■ The input
■ ■ ■ ■

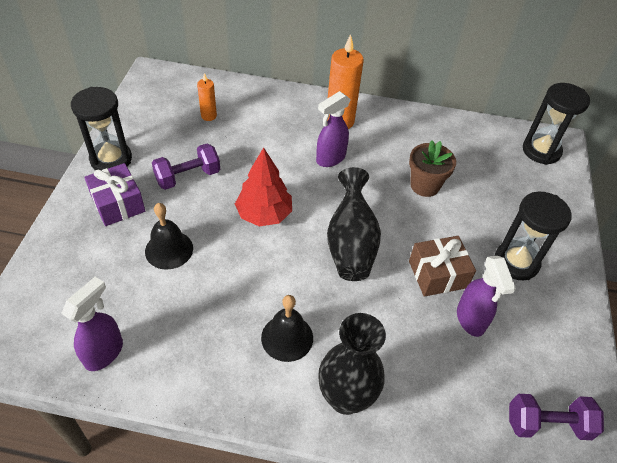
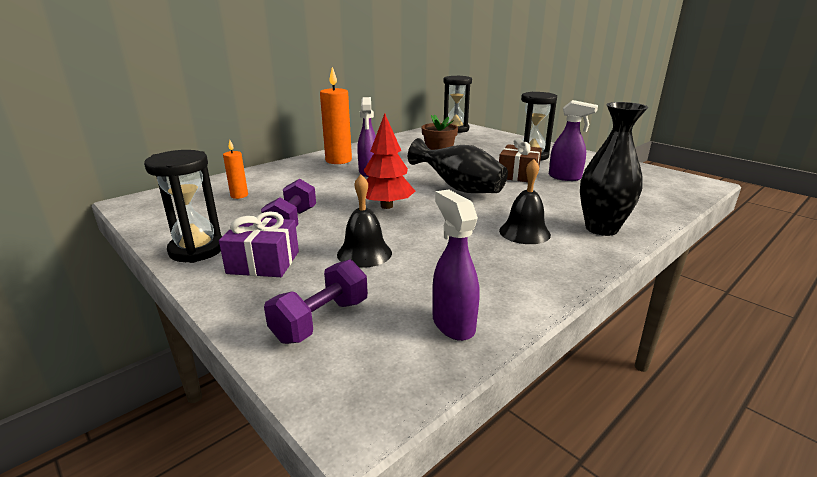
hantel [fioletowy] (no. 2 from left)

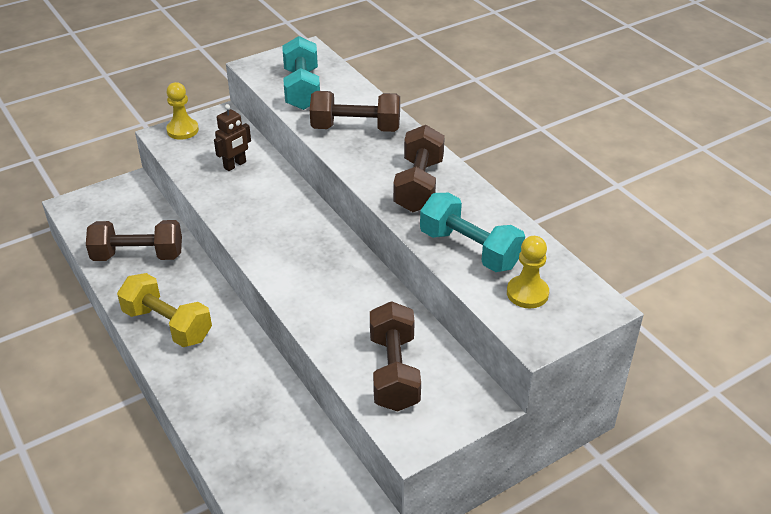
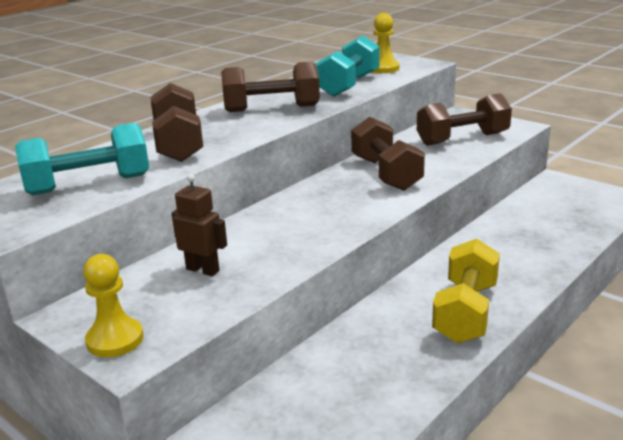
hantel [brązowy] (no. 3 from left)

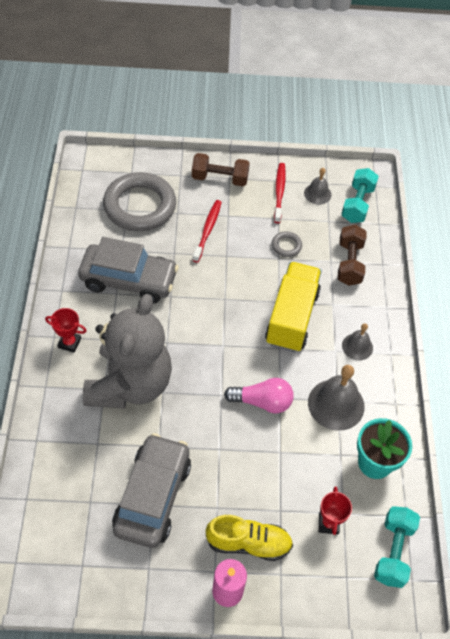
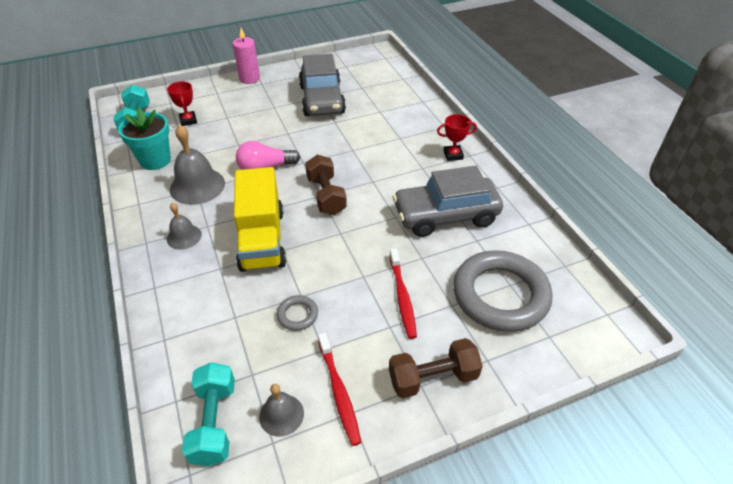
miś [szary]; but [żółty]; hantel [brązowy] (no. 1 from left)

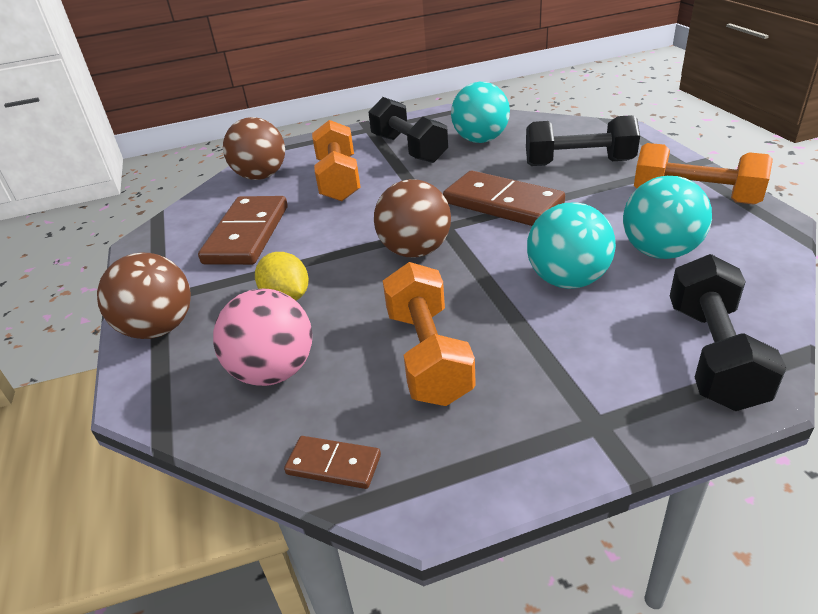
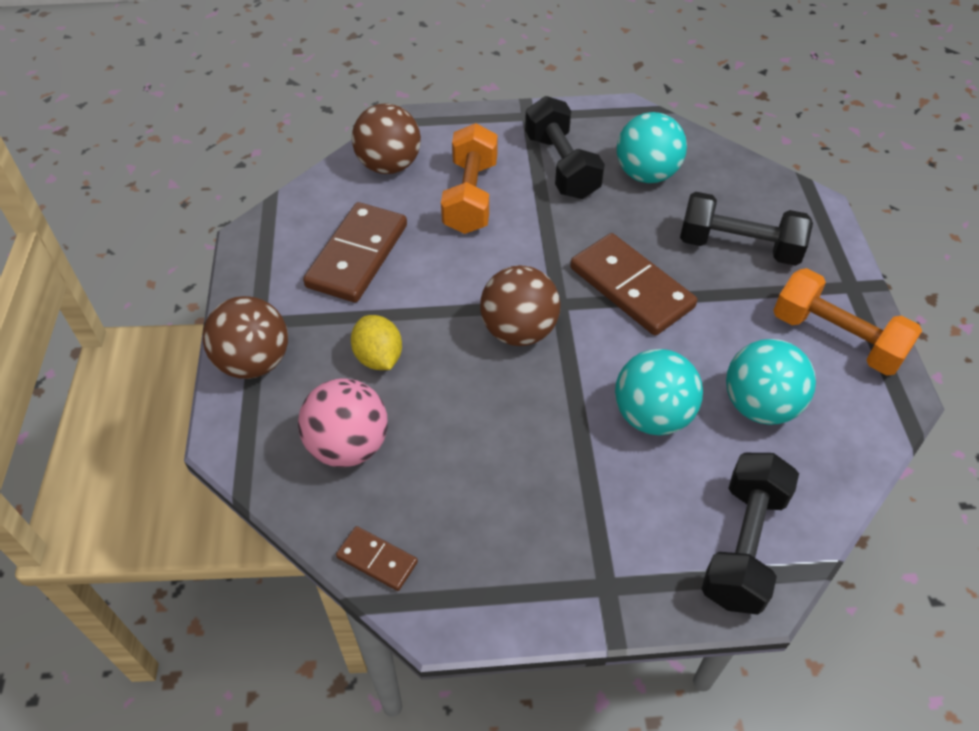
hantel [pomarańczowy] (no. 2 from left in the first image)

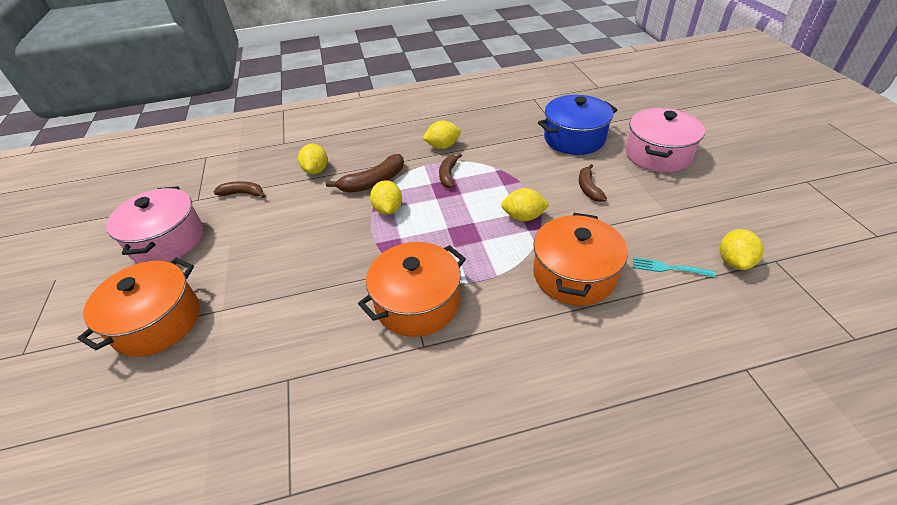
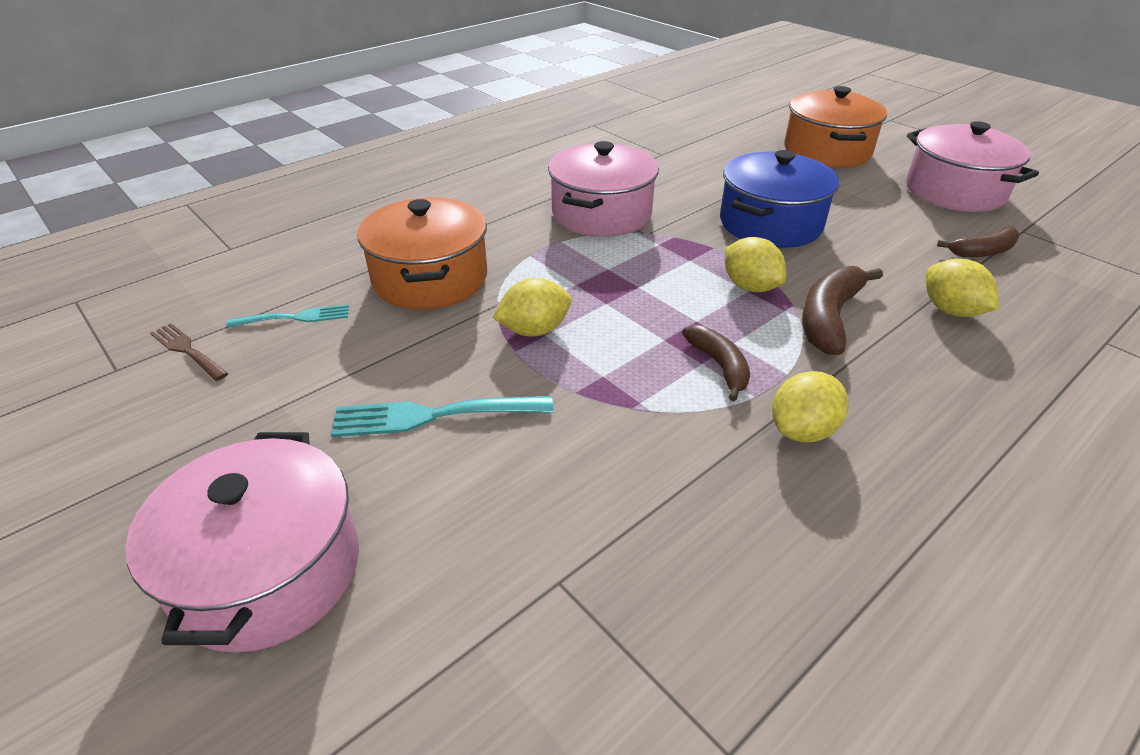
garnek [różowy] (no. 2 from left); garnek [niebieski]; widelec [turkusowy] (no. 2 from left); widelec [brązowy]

■ ■ ■ ■

■ Problem to solve
Everything from the line with "hantel [pomarańczowy] (no." through the last line of the listing should be retyped exactly, with both end lines kept and the pictures left out.

■ Reply
hantel [pomarańczowy] (no. 2 from left in the first image)

garnek [różowy] (no. 2 from left); garnek [niebieski]; widelec [turkusowy] (no. 2 from left); widelec [brązowy]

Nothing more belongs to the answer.